Action item:
Nothing outside the stretch is wanted. Repeat exactly the lines of the listing below from the one that contains "turquoise dice: 7 -> 9" through the one that contains "turquoise traffic cone: 1 -> 0", both ends included.

Material provided:
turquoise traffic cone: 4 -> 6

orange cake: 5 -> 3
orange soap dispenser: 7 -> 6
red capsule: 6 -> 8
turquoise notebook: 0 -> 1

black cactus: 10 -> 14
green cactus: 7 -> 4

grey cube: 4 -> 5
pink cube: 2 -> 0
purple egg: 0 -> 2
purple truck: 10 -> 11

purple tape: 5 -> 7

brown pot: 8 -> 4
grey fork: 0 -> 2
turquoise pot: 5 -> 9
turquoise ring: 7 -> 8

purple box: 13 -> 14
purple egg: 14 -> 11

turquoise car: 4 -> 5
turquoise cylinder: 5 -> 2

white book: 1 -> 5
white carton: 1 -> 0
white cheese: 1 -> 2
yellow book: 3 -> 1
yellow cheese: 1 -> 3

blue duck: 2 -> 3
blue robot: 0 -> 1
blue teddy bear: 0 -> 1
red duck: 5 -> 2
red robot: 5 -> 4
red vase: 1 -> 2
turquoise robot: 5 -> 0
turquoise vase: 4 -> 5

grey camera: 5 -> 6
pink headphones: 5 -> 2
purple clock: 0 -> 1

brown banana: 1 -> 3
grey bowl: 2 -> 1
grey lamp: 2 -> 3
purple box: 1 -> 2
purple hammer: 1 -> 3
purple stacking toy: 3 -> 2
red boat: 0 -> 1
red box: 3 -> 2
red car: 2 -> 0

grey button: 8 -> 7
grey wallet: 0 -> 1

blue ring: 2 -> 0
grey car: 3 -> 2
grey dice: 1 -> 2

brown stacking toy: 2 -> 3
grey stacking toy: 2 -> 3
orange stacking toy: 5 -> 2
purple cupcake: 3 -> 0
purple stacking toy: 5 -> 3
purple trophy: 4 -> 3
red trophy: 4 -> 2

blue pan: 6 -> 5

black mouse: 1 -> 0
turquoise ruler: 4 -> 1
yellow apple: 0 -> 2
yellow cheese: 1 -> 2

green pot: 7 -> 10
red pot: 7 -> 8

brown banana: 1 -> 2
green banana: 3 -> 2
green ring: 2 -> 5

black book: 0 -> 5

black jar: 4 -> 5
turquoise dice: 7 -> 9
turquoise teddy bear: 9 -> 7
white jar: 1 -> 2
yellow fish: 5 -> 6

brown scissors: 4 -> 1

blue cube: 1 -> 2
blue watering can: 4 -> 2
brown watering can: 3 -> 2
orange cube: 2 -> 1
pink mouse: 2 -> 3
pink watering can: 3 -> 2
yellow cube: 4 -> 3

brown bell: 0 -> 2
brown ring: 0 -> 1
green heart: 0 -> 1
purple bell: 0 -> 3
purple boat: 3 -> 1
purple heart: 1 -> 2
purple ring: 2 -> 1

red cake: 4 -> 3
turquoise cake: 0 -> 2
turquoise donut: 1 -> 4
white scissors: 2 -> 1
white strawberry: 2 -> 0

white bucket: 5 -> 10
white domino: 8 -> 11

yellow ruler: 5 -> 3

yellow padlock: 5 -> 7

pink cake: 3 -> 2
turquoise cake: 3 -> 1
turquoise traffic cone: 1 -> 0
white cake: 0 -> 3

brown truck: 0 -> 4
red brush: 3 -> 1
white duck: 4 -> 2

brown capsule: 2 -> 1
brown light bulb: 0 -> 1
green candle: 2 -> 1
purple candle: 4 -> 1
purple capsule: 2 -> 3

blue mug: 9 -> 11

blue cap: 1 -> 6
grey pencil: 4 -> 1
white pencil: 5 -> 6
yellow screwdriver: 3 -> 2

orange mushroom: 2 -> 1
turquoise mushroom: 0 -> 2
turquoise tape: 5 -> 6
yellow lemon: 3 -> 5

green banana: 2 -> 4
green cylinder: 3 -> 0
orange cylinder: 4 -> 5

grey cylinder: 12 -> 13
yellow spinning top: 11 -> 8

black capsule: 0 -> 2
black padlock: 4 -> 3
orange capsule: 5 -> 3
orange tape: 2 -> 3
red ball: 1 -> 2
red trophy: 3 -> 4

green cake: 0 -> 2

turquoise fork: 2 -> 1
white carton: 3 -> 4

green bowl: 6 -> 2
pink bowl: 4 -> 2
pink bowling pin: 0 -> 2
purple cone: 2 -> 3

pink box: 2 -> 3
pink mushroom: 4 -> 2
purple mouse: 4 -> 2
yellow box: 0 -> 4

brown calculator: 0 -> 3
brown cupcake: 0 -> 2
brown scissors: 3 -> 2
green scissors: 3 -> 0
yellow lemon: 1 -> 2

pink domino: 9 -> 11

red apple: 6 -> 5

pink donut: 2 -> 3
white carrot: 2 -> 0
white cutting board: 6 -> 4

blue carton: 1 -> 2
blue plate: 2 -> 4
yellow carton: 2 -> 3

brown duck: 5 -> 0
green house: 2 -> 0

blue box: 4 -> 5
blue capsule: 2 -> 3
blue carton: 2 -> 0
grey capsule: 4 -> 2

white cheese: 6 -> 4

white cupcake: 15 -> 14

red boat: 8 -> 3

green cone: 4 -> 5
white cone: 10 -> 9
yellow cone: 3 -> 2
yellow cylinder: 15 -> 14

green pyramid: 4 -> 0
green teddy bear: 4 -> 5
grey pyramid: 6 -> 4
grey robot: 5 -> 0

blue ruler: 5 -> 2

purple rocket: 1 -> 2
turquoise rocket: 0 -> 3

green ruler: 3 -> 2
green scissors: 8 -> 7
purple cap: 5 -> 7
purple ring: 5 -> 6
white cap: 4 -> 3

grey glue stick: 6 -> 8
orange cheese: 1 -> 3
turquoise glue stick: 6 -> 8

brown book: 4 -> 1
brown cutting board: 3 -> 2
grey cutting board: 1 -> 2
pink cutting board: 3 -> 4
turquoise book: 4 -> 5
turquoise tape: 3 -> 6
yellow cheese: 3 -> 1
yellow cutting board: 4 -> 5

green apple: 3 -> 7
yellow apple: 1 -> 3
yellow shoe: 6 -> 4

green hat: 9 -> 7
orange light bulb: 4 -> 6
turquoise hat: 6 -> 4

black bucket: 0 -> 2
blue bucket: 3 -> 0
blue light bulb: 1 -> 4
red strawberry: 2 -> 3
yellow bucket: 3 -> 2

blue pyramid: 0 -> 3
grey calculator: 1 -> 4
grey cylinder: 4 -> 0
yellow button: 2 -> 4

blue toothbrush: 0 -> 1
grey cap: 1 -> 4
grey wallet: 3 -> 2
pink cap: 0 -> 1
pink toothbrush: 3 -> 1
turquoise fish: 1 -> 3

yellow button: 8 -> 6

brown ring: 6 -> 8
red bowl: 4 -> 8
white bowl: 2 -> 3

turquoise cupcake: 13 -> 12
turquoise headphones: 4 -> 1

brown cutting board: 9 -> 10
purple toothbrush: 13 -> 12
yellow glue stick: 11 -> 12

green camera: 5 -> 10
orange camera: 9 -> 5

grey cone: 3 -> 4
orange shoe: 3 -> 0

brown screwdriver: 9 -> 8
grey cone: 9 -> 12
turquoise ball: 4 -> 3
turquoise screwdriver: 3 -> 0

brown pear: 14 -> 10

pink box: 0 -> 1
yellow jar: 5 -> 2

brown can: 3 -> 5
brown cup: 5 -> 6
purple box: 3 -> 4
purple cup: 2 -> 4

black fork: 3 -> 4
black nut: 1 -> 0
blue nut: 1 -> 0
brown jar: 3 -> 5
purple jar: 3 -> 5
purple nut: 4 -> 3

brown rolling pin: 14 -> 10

Expected output:
turquoise dice: 7 -> 9
turquoise teddy bear: 9 -> 7
white jar: 1 -> 2
yellow fish: 5 -> 6

brown scissors: 4 -> 1

blue cube: 1 -> 2
blue watering can: 4 -> 2
brown watering can: 3 -> 2
orange cube: 2 -> 1
pink mouse: 2 -> 3
pink watering can: 3 -> 2
yellow cube: 4 -> 3

brown bell: 0 -> 2
brown ring: 0 -> 1
green heart: 0 -> 1
purple bell: 0 -> 3
purple boat: 3 -> 1
purple heart: 1 -> 2
purple ring: 2 -> 1

red cake: 4 -> 3
turquoise cake: 0 -> 2
turquoise donut: 1 -> 4
white scissors: 2 -> 1
white strawberry: 2 -> 0

white bucket: 5 -> 10
white domino: 8 -> 11

yellow ruler: 5 -> 3

yellow padlock: 5 -> 7

pink cake: 3 -> 2
turquoise cake: 3 -> 1
turquoise traffic cone: 1 -> 0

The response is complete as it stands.